▸ WHAT THE TASK REQUIRES:
Every line with the string "purple" should be copied from the data.

Content starts

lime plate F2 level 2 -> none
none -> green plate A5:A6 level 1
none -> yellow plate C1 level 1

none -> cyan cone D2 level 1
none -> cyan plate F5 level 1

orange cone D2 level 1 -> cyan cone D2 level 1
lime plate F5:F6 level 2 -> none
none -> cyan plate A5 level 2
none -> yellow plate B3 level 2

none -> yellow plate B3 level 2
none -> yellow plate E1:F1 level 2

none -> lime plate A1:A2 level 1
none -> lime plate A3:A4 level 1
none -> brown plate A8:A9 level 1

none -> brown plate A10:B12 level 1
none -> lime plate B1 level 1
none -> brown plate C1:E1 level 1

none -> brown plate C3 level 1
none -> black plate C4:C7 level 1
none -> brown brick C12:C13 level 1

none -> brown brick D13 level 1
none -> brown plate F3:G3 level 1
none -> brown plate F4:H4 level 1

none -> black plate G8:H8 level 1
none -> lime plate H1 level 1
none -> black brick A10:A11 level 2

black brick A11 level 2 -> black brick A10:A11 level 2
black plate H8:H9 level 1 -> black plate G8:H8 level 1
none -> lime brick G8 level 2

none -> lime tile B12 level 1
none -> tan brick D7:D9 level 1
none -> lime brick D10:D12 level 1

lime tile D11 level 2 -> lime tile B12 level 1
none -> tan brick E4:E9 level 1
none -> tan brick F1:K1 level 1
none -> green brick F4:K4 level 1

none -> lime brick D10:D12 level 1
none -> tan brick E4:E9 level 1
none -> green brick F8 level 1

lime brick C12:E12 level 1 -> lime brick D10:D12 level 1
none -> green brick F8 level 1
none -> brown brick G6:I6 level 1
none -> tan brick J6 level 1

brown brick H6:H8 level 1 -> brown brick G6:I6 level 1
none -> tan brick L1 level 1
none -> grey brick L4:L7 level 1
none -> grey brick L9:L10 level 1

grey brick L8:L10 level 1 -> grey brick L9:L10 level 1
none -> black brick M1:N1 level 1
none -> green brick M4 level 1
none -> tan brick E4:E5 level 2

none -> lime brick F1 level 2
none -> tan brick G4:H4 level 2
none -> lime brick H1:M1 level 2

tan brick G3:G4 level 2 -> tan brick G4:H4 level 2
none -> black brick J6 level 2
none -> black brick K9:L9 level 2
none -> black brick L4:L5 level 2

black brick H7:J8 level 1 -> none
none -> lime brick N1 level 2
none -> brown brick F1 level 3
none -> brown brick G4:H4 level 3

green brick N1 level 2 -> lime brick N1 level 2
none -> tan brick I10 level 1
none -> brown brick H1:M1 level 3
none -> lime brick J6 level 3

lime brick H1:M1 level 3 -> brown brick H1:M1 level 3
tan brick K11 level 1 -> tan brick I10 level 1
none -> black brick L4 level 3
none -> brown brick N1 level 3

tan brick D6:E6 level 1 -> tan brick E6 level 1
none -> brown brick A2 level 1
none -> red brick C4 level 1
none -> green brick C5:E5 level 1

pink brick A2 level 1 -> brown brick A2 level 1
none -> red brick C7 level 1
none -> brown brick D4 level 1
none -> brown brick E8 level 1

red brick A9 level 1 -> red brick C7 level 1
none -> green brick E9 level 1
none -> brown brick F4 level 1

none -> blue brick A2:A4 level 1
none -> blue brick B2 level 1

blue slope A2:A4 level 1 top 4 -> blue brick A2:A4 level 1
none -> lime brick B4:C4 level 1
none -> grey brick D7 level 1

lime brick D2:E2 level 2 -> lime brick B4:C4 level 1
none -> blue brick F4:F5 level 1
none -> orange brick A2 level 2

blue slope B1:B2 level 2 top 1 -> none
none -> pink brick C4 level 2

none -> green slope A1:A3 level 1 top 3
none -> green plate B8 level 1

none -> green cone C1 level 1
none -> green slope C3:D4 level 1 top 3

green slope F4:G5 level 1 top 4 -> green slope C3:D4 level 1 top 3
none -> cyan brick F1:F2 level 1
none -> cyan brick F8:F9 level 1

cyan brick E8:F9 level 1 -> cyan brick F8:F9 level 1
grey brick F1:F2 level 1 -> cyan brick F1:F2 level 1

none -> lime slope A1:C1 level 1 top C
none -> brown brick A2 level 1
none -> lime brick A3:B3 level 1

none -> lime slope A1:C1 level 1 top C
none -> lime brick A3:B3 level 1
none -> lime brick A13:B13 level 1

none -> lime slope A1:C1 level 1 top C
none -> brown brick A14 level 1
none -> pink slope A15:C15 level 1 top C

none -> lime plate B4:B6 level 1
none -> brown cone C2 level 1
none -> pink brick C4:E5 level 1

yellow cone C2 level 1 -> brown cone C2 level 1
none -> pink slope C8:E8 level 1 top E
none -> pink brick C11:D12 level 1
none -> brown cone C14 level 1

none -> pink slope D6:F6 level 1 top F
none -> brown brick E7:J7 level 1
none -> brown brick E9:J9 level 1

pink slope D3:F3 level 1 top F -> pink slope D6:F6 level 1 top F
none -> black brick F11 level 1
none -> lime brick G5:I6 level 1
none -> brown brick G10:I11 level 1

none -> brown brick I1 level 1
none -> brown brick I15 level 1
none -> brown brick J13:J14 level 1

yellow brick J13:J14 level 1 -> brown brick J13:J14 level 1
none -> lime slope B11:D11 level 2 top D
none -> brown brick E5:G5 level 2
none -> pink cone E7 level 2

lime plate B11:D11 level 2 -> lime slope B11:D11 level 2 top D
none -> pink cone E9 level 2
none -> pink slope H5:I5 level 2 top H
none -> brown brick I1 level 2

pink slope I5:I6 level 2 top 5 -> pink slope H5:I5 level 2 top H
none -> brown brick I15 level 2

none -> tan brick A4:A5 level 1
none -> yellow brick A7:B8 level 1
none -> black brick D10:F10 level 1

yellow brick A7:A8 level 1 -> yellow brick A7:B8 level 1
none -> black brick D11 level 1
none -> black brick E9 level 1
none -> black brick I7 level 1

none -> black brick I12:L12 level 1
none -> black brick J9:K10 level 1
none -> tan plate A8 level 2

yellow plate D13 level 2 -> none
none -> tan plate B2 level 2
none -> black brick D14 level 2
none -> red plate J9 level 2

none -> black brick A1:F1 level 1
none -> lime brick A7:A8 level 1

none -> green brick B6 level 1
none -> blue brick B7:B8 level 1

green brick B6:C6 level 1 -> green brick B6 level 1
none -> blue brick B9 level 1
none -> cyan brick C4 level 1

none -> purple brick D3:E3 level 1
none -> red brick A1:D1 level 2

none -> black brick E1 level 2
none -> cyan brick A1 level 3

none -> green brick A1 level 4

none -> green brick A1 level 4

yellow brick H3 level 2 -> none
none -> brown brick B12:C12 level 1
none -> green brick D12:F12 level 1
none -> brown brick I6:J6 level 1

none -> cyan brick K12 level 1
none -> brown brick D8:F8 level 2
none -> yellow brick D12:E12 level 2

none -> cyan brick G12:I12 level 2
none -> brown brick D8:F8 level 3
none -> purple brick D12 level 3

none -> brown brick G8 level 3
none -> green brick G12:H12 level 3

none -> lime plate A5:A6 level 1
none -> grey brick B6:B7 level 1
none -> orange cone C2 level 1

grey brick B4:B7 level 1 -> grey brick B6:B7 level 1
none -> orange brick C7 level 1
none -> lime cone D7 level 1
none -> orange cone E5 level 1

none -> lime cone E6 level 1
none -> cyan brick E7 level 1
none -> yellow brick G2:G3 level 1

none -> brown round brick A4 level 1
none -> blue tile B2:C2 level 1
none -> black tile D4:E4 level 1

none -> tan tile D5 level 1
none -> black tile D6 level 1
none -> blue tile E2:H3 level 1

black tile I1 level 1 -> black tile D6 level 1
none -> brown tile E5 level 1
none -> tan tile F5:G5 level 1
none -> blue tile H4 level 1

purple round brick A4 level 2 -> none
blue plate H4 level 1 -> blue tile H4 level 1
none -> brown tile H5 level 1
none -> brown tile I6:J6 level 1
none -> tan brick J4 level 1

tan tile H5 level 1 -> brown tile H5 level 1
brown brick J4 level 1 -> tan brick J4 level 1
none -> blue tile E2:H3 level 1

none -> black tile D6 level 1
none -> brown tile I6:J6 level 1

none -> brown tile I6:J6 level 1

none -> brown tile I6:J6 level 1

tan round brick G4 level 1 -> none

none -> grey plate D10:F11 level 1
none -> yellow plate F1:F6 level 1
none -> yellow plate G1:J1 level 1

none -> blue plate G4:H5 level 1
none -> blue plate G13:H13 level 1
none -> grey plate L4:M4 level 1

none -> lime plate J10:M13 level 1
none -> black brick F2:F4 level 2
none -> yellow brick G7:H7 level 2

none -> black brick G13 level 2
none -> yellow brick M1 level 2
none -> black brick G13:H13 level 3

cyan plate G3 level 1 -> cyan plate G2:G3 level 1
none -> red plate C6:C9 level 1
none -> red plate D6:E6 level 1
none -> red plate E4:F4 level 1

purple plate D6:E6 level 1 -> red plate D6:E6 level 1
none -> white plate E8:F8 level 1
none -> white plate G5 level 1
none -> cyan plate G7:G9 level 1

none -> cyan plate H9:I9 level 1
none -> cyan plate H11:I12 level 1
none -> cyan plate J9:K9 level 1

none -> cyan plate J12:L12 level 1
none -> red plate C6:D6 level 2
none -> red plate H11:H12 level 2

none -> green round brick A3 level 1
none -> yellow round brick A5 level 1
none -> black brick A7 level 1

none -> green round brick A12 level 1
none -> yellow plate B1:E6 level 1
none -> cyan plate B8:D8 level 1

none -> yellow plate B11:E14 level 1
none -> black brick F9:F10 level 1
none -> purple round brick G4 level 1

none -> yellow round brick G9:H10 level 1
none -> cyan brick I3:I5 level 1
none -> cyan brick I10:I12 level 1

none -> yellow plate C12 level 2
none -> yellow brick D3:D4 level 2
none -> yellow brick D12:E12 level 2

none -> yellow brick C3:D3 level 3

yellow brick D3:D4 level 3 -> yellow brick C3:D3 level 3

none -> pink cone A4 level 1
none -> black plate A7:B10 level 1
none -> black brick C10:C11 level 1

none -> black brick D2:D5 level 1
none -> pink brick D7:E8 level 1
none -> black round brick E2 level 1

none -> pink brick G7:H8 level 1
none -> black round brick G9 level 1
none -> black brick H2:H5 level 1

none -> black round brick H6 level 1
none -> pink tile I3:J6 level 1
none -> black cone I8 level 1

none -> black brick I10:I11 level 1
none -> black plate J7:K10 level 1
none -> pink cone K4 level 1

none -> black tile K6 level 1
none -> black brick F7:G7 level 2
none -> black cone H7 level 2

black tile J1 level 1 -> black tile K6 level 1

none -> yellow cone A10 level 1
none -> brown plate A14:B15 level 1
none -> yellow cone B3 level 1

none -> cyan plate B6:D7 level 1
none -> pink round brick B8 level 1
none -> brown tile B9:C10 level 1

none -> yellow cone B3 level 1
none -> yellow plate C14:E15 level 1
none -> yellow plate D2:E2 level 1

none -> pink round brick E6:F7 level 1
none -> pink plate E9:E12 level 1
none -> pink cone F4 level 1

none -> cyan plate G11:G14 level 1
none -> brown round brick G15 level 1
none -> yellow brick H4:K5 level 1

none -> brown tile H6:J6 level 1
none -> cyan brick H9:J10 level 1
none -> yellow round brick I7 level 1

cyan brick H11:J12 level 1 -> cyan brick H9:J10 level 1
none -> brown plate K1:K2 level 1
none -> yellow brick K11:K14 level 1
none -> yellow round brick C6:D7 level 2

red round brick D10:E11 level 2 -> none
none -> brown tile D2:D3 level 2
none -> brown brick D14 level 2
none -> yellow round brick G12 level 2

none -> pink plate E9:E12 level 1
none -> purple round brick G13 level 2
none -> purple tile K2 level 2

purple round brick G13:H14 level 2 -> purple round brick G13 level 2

Content ends

▸ SOLUTION TO THIS EXERCISE:
none -> purple brick D3:E3 level 1
none -> purple brick D12 level 3
purple round brick A4 level 2 -> none
purple plate D6:E6 level 1 -> red plate D6:E6 level 1
none -> purple round brick G4 level 1
none -> purple round brick G13 level 2
none -> purple tile K2 level 2
purple round brick G13:H14 level 2 -> purple round brick G13 level 2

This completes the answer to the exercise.